--- MATERIAL FOR THIS EXERCISE Enclosed Below ---
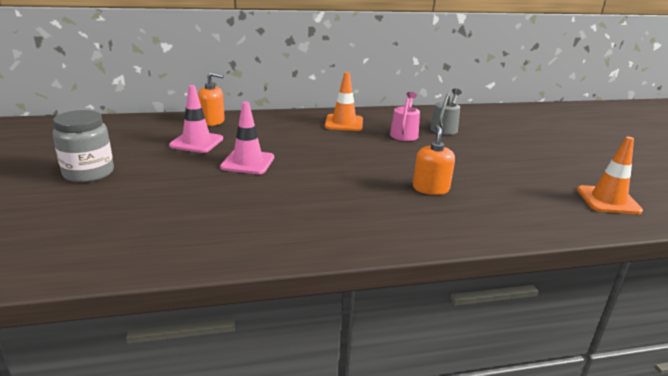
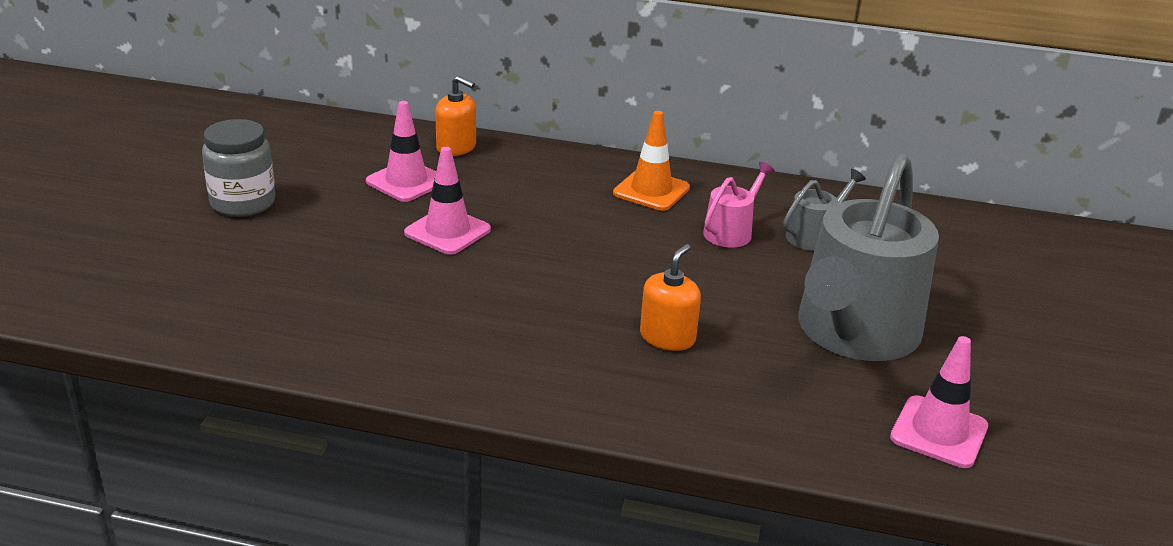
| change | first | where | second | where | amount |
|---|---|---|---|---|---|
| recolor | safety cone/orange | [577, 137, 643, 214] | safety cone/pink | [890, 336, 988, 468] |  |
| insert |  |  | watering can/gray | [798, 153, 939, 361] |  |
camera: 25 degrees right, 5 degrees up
--- End of Enclosed MATERIAL FOR THIS EXERCISE ---
--- MATERIAL FOR THIS EXERCISE Enclosed Below ---
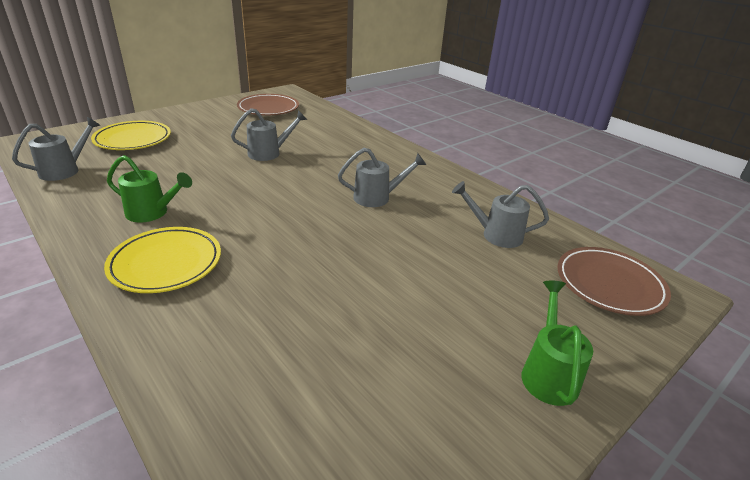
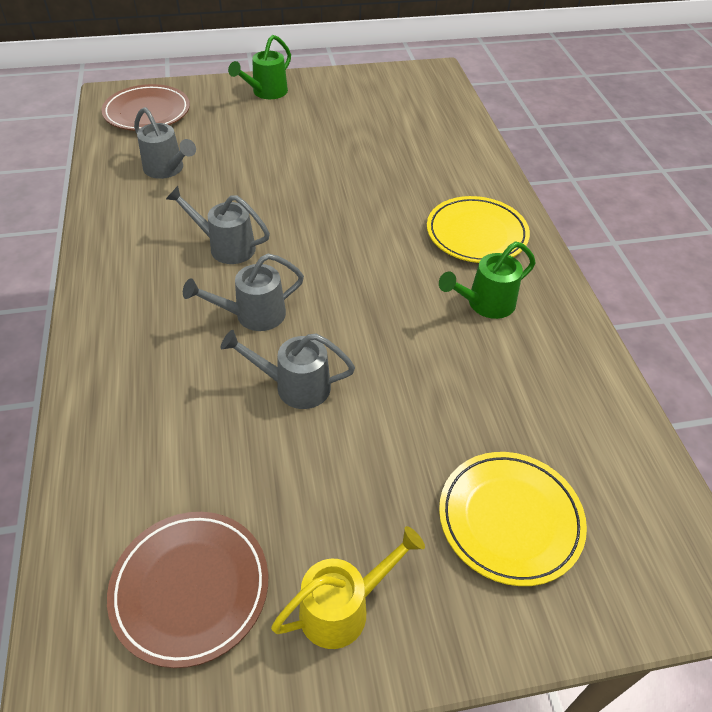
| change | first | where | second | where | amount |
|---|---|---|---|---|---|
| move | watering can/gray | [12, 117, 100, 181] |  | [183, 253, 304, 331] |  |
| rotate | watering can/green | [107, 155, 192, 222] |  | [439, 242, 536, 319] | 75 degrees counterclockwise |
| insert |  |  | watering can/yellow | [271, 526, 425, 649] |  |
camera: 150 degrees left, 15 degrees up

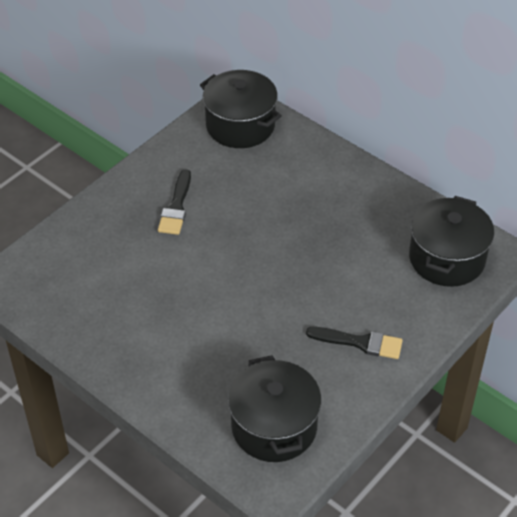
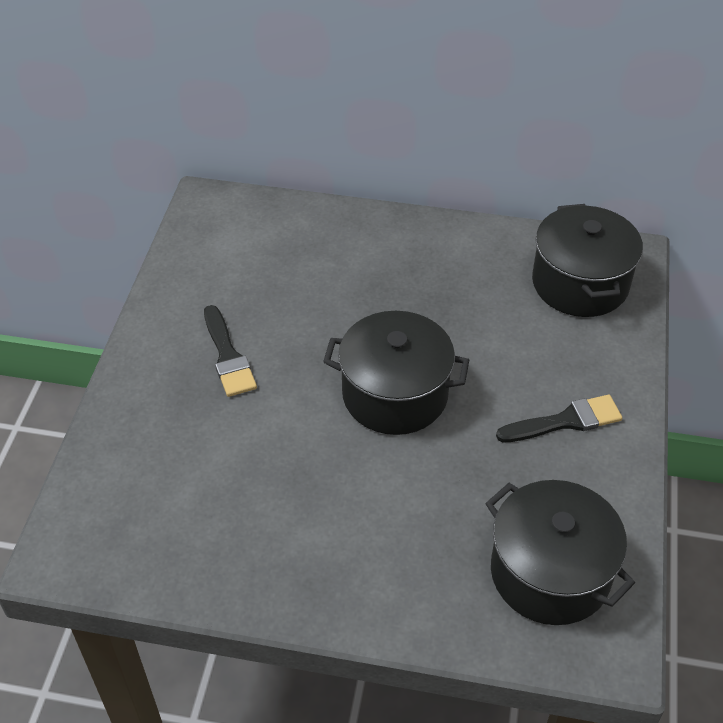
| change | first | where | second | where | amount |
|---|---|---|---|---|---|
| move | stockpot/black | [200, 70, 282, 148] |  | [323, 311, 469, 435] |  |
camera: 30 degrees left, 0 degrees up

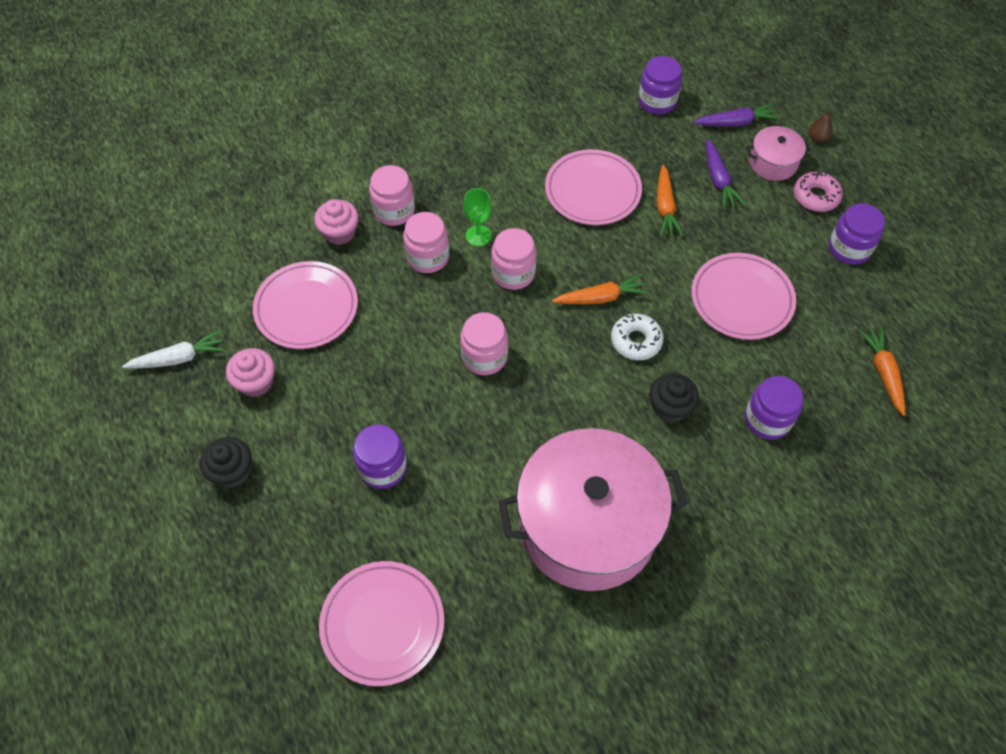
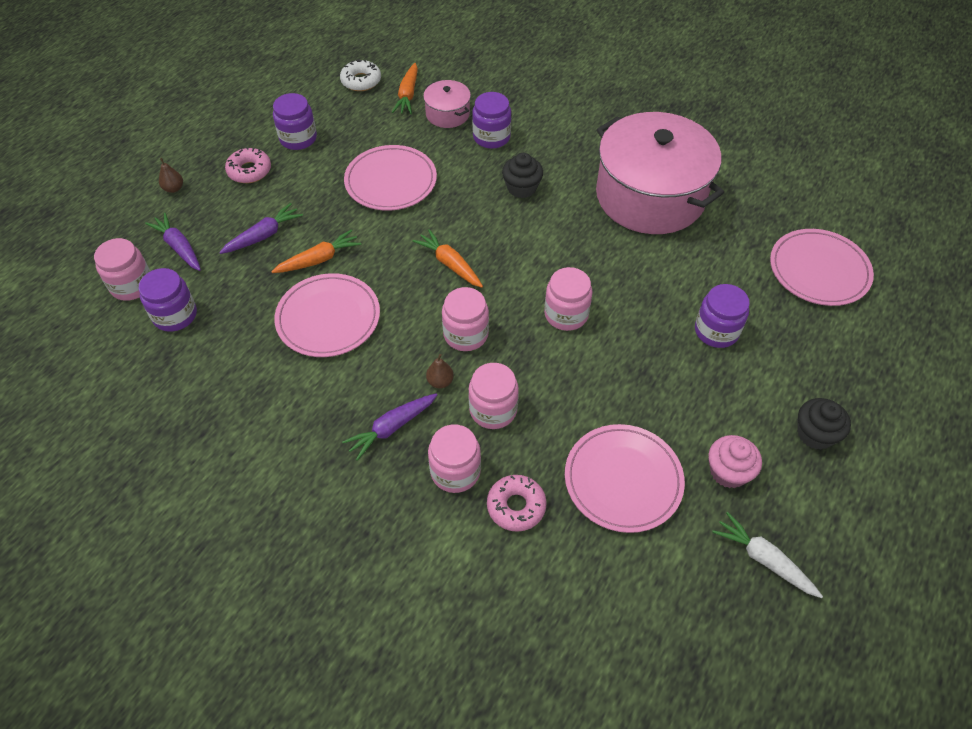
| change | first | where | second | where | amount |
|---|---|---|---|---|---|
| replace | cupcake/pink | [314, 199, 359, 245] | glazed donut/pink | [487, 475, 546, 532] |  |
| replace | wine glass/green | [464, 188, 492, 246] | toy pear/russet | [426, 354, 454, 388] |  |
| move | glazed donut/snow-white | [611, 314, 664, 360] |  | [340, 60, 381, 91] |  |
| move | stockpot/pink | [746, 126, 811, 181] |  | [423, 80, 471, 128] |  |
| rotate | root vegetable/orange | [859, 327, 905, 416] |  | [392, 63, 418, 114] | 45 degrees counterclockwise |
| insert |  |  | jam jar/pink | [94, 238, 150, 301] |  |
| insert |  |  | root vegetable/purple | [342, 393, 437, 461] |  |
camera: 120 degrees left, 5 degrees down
--- End of Enclosed MATERIAL FOR THIS EXERCISE ---
WHAT IS BEING ASKED: Tally the lines of the material above that include the string "green", then give the number with no other text.

RESPONSE AREA: 2